- _Assigned task_
Keep every line of the data below that has the string "slope" and present those lines.

- _Records supplied_
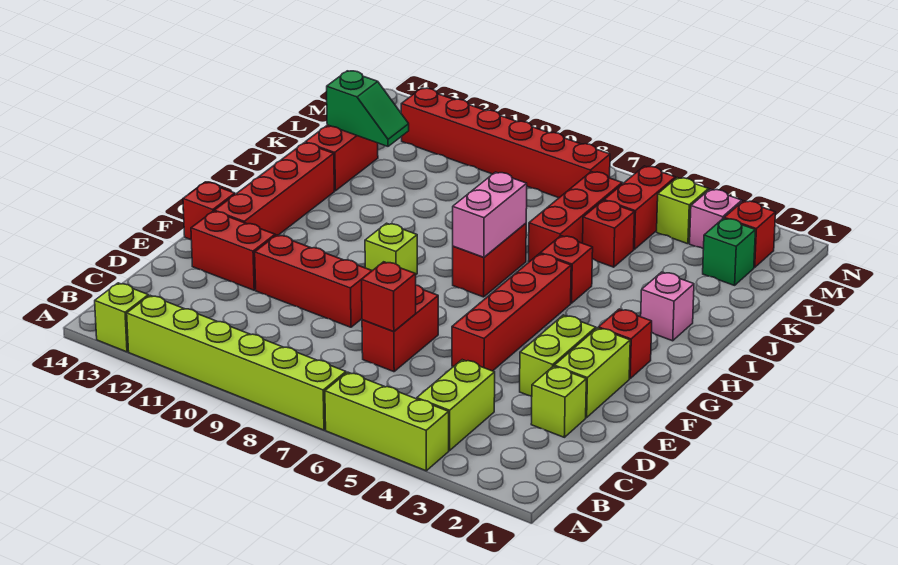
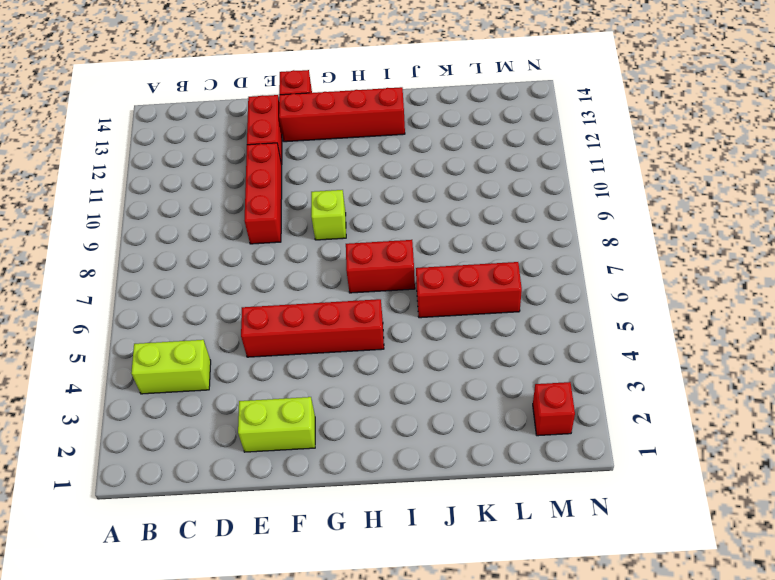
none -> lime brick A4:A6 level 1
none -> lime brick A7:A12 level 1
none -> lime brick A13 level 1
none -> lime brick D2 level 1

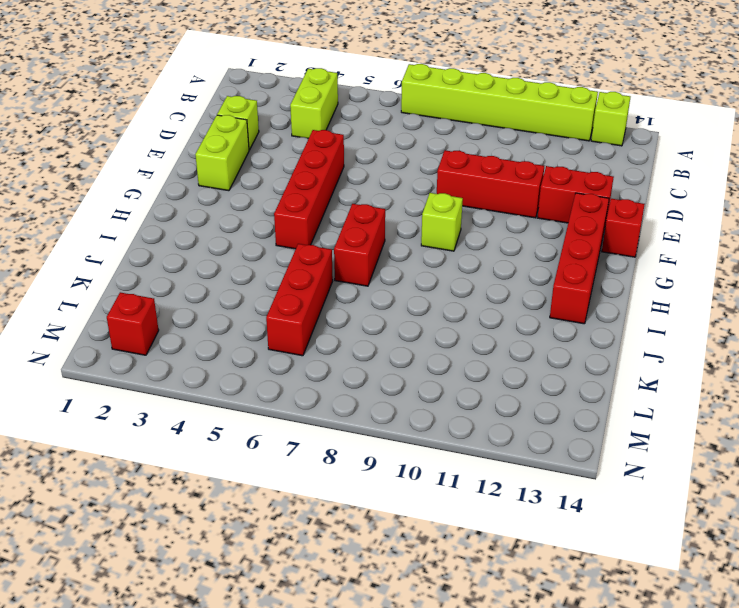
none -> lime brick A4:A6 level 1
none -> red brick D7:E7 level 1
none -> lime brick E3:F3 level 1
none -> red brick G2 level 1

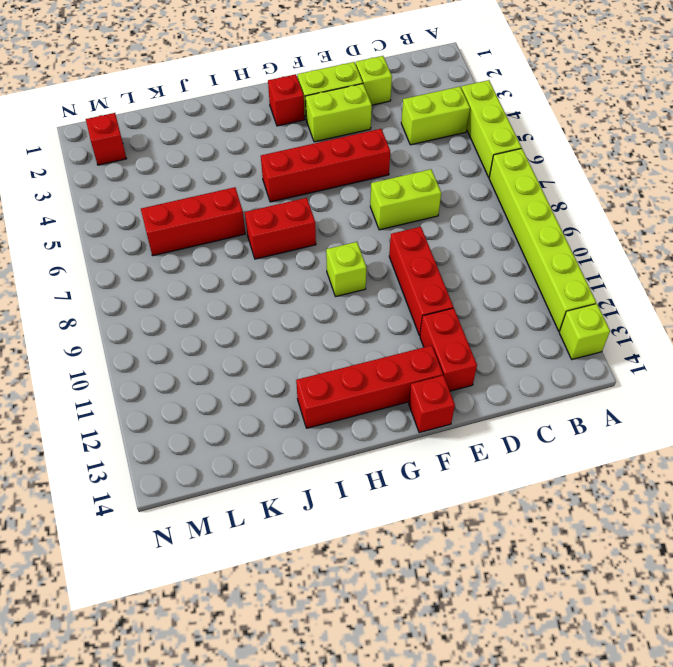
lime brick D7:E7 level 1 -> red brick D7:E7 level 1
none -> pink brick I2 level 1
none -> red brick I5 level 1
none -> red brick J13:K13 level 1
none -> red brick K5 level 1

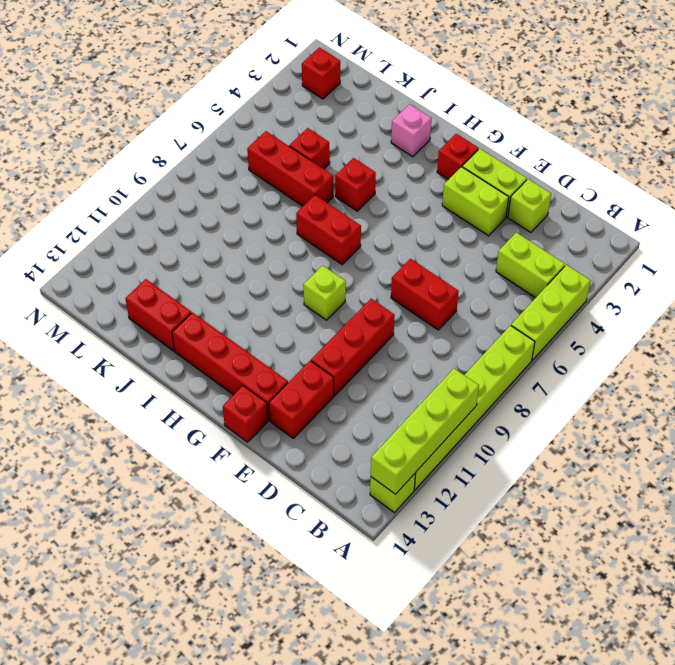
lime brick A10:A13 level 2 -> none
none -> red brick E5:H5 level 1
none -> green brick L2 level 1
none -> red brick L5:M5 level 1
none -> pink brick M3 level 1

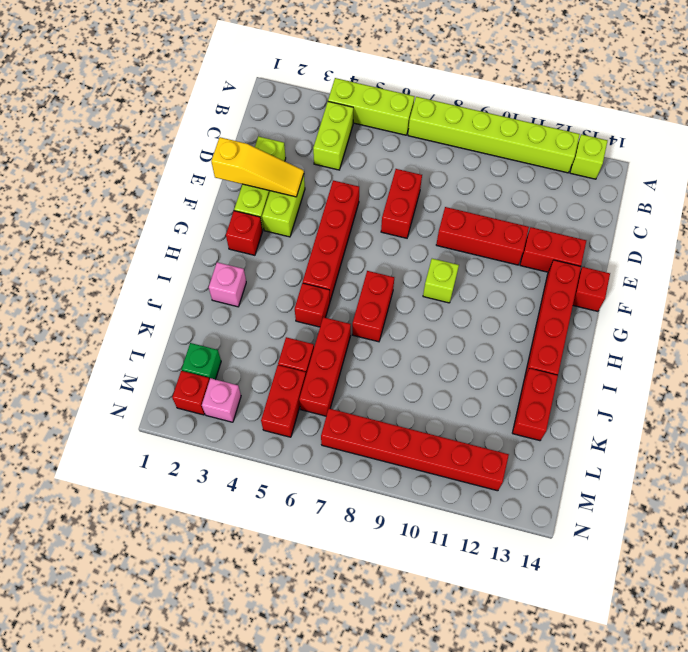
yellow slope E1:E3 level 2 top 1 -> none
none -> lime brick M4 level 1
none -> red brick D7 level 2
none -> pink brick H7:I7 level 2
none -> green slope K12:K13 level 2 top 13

- _The answer_
yellow slope E1:E3 level 2 top 1 -> none
none -> green slope K12:K13 level 2 top 13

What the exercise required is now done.